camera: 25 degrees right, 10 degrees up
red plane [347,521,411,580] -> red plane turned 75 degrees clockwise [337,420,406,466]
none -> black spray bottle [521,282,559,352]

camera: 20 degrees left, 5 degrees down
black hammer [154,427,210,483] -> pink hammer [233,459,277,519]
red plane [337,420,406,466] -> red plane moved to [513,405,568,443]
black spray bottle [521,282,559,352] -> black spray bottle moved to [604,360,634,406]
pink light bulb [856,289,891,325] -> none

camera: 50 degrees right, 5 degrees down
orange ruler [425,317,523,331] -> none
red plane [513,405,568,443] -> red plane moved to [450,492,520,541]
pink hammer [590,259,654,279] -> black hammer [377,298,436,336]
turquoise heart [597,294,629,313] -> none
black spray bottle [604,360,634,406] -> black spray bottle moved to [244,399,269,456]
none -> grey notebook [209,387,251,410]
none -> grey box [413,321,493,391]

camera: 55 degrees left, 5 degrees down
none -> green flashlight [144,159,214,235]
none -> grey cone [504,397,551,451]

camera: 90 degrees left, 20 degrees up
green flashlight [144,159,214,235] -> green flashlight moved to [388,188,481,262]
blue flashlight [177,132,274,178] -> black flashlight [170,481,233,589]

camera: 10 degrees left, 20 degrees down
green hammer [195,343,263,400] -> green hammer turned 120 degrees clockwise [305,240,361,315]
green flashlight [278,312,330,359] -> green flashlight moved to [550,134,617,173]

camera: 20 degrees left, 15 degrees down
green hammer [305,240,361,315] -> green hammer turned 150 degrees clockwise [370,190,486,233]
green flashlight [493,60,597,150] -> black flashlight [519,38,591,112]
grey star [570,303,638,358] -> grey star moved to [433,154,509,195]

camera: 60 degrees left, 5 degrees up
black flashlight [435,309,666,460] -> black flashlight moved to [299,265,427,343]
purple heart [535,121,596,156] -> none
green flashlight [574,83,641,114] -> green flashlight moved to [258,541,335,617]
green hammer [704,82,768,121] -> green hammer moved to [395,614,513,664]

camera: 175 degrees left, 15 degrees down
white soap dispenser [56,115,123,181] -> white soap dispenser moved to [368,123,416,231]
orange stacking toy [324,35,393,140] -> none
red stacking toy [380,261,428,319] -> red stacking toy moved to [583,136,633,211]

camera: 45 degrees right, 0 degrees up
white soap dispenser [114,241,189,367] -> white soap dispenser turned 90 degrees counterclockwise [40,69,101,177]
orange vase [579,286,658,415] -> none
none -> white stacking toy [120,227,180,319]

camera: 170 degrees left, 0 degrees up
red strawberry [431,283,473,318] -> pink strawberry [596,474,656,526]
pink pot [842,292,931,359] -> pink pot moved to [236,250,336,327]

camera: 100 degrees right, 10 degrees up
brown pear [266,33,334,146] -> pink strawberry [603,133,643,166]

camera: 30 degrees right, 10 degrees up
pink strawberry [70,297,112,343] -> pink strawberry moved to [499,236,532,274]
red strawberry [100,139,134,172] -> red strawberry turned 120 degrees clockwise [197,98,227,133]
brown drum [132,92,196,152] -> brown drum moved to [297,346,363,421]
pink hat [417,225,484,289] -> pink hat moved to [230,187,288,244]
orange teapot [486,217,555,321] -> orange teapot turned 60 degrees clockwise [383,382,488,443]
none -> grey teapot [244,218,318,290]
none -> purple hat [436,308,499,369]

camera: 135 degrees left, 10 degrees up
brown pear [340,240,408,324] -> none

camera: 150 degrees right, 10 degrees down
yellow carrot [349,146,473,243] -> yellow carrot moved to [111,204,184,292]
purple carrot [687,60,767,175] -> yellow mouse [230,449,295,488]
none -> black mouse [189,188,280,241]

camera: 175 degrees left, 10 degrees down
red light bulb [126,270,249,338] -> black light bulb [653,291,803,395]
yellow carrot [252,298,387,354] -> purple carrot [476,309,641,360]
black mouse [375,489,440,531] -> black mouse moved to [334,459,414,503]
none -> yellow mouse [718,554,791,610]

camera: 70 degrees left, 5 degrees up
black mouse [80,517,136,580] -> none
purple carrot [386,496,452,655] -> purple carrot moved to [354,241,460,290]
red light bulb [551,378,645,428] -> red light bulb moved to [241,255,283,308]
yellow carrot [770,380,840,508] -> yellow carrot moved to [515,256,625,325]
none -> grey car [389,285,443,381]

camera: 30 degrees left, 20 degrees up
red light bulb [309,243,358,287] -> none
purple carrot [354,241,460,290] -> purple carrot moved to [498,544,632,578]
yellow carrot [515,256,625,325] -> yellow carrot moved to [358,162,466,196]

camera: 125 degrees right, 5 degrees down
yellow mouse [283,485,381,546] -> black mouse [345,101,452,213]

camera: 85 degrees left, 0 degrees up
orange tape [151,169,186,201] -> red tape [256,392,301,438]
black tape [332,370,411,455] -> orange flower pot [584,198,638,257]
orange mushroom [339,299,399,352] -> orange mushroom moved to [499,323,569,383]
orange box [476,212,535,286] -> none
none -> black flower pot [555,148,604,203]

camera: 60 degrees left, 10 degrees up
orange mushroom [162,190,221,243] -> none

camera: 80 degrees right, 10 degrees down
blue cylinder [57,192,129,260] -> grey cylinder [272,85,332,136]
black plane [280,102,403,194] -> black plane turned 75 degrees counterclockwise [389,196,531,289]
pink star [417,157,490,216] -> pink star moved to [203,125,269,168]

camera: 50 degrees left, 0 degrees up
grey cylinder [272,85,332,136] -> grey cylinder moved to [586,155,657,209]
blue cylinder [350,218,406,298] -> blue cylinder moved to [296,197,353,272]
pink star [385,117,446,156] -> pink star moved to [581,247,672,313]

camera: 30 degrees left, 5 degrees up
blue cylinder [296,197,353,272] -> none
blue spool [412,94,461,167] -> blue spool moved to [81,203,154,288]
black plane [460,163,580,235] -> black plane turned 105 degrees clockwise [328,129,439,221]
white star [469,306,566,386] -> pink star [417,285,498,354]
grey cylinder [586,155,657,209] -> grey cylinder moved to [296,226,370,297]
==============================
> _Task details_: Your output should consist solely of the lines from the beginning of the entries through the line containing "red plane [337,420,406,466]", reproduced exactly.

> _Solution below_:
camera: 25 degrees right, 10 degrees up
red plane [347,521,411,580] -> red plane turned 75 degrees clockwise [337,420,406,466]
none -> black spray bottle [521,282,559,352]

camera: 20 degrees left, 5 degrees down
black hammer [154,427,210,483] -> pink hammer [233,459,277,519]
red plane [337,420,406,466] -> red plane moved to [513,405,568,443]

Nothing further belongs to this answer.